WHAT IS REQUIRED: Output only the lines of the entries that follow, starting at the one with "R103: 240 (n2, n5) -> 2k (n2, n5)" and running down to the one with "T104: NPN BC547", both included and unchanged.
ENTRIES SUPPLIED below:
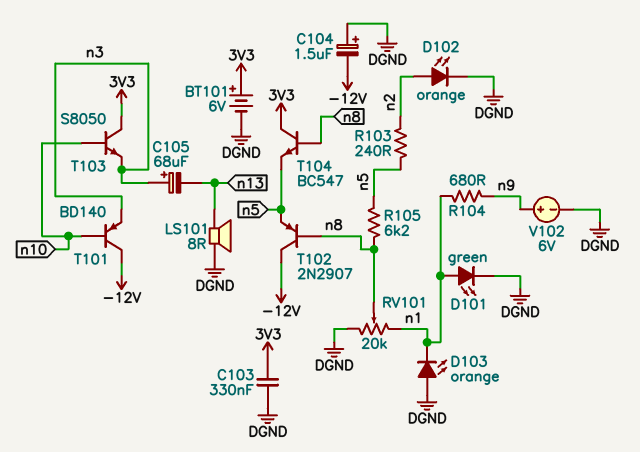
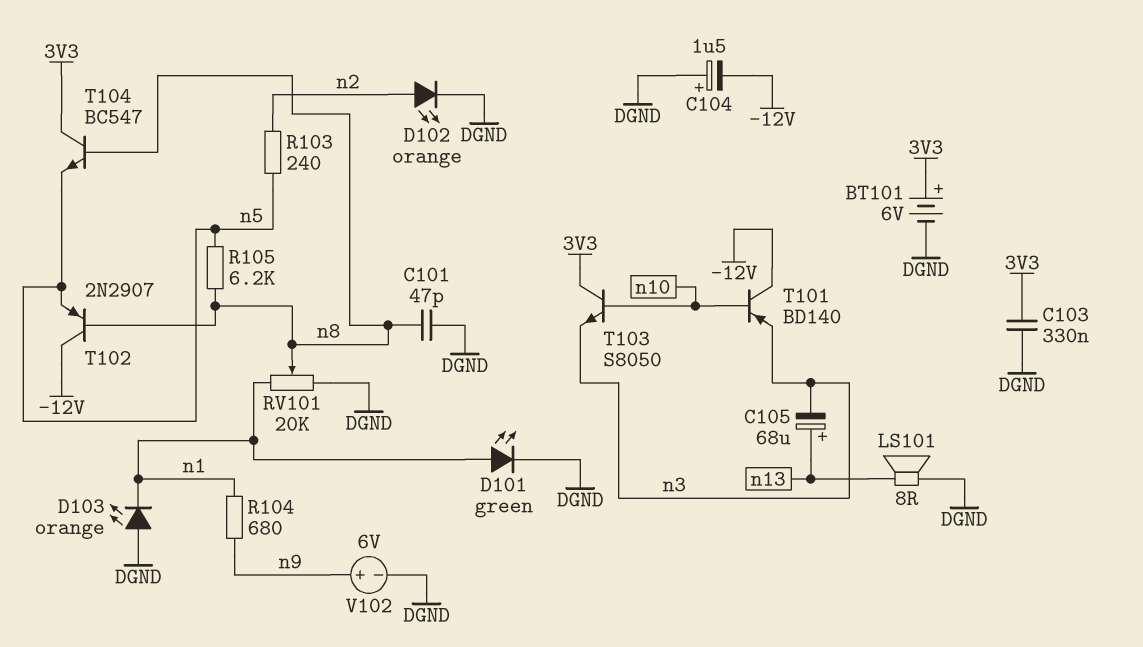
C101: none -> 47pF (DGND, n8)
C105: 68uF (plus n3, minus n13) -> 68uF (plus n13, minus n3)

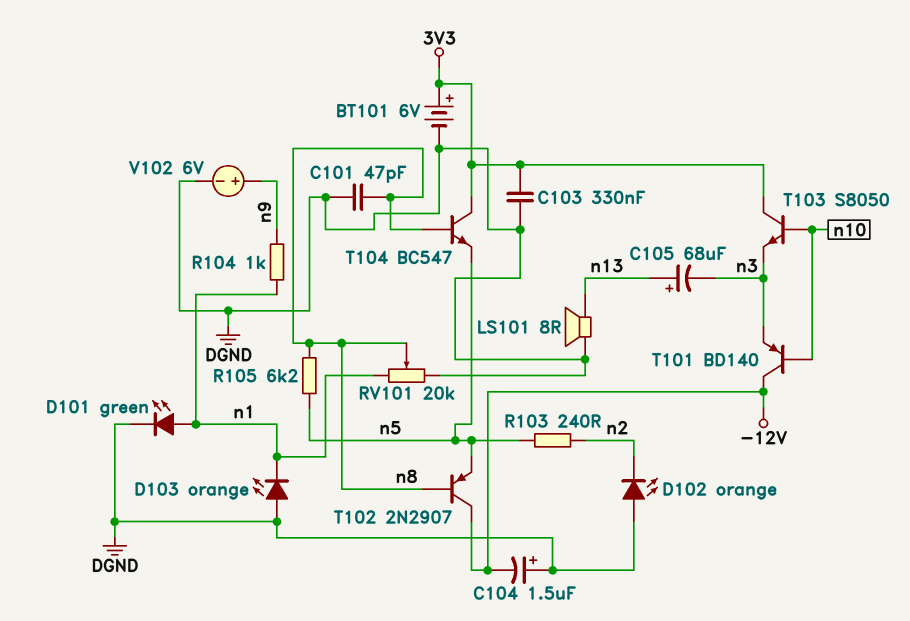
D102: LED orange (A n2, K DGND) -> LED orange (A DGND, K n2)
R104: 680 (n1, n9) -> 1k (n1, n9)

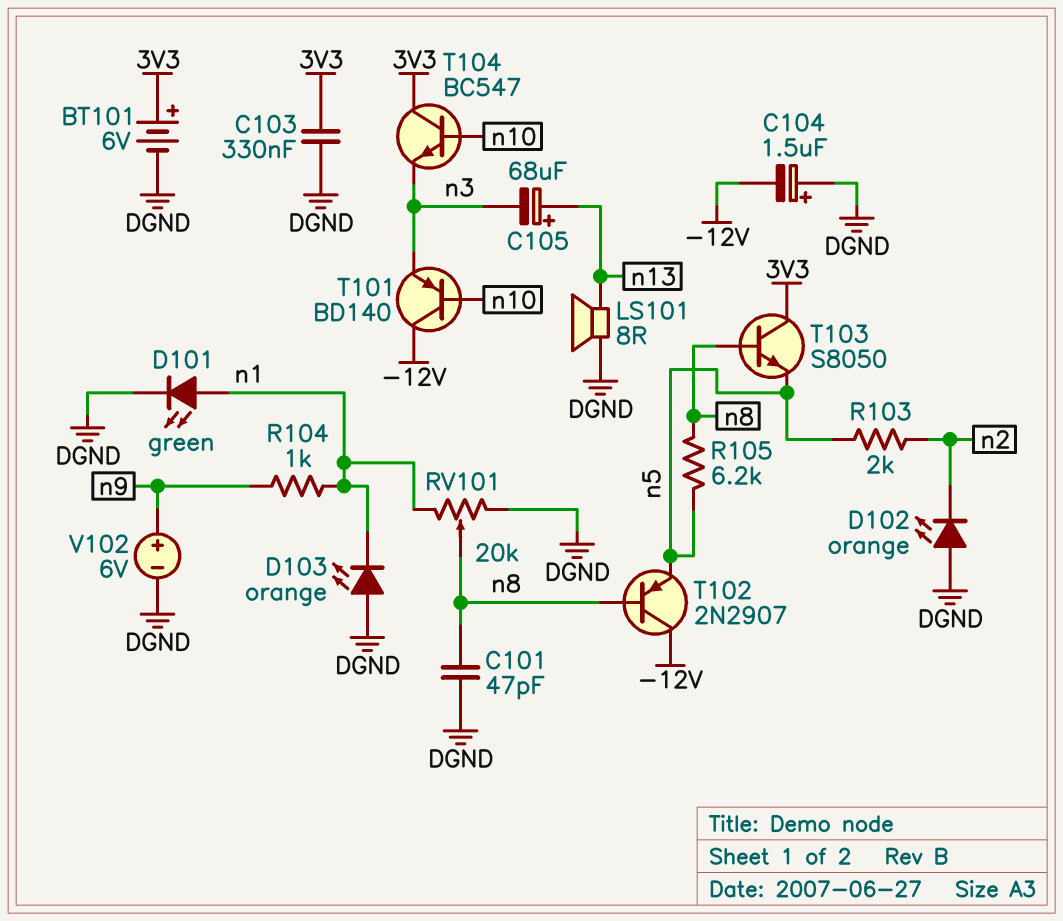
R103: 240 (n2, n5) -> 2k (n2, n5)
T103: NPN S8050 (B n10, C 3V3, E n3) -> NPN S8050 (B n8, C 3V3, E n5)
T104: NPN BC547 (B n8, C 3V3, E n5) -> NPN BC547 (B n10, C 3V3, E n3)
End of ENTRIES SUPPLIED.
ENTRIES SUPPLIED below:
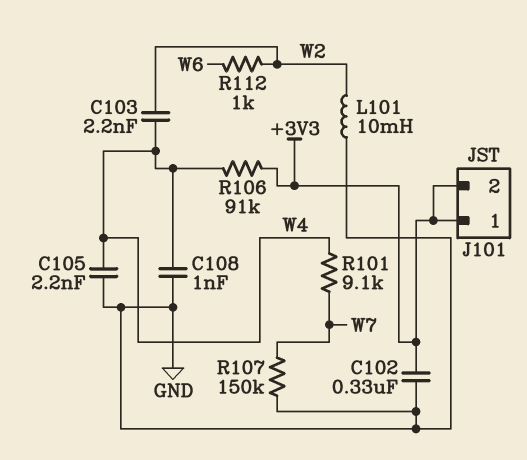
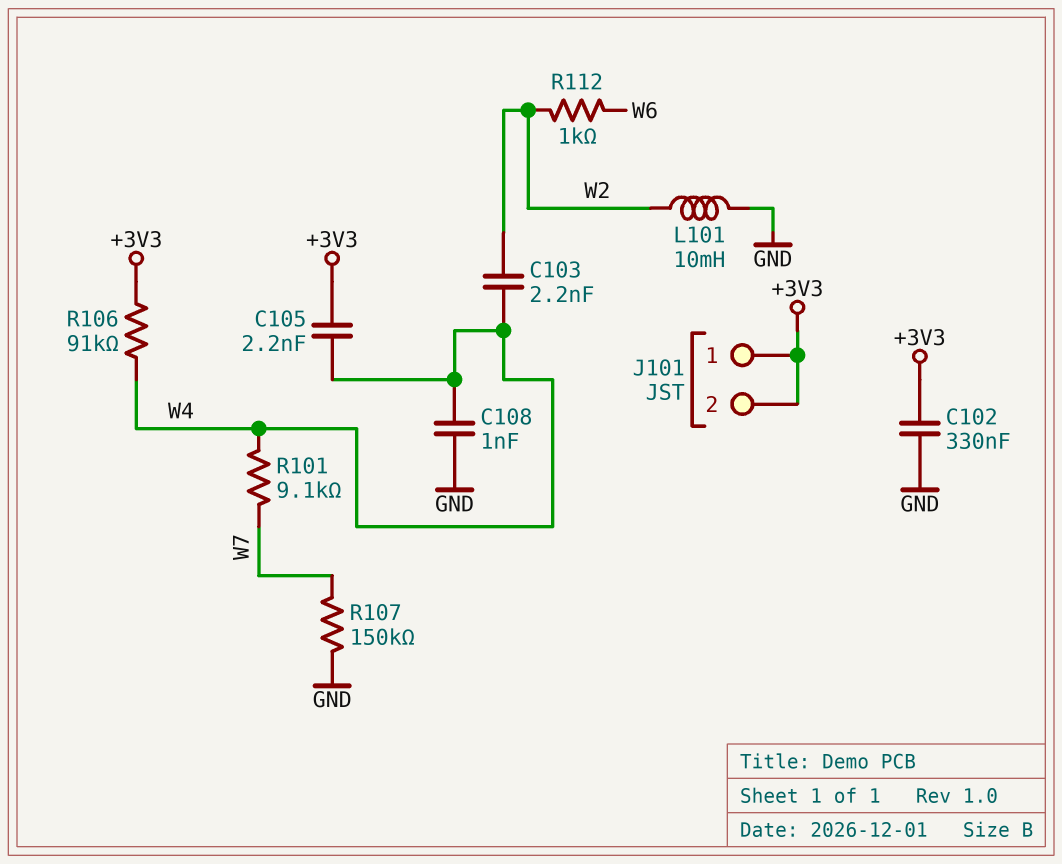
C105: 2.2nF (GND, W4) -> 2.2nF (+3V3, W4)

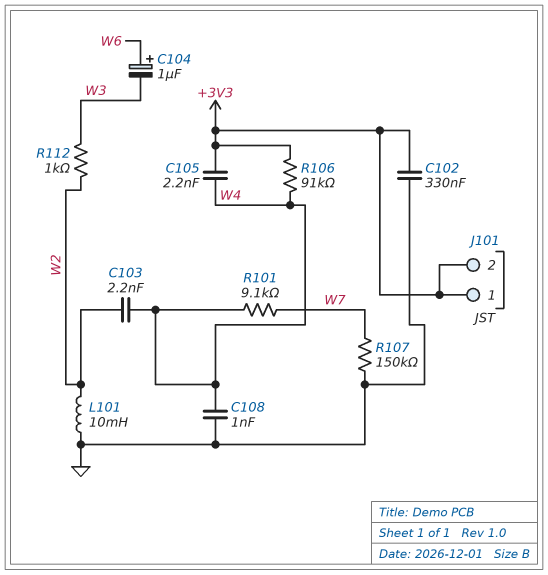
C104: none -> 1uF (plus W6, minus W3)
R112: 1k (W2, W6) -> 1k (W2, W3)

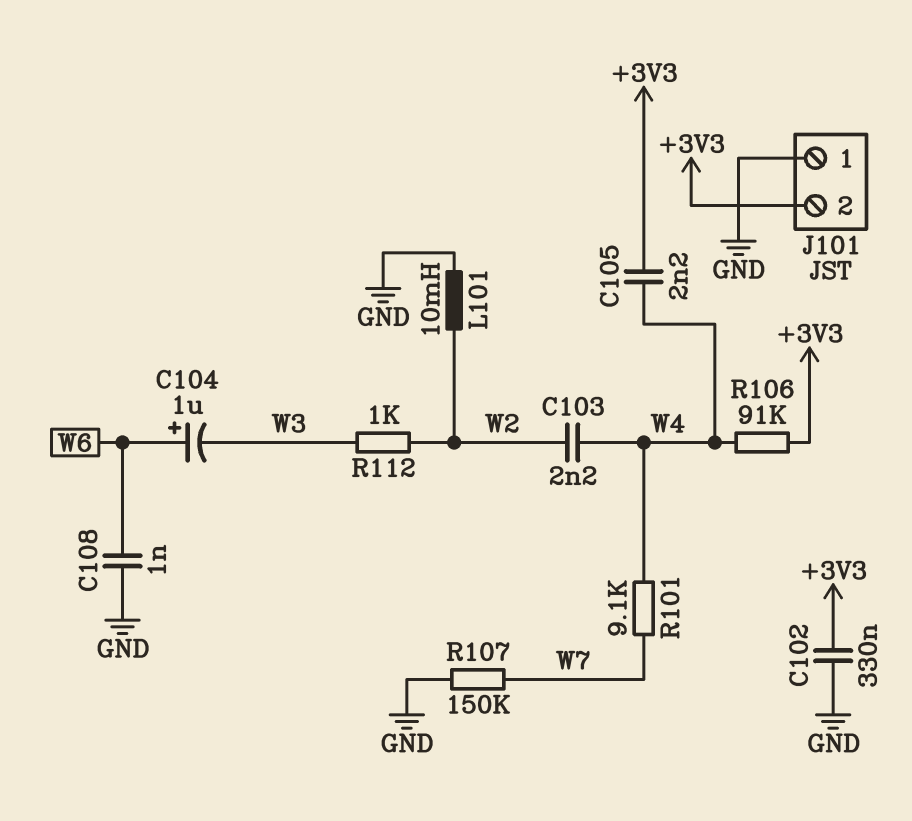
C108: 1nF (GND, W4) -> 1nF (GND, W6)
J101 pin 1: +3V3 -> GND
End of ENTRIES SUPPLIED.
ENTRIES SUPPLIED below:
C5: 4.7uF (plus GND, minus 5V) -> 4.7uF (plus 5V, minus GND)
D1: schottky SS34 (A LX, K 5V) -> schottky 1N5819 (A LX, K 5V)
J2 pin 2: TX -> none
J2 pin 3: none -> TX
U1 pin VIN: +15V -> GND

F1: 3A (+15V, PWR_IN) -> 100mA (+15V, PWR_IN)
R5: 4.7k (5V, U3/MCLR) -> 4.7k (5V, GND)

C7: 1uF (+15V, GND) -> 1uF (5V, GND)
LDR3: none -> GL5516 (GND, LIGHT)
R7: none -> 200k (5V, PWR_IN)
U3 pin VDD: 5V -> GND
End of ENTRIES SUPPLIED.
RESULT OF THIS TASK:
R103: 240 (n2, n5) -> 2k (n2, n5)
T103: NPN S8050 (B n10, C 3V3, E n3) -> NPN S8050 (B n8, C 3V3, E n5)
T104: NPN BC547 (B n8, C 3V3, E n5) -> NPN BC547 (B n10, C 3V3, E n3)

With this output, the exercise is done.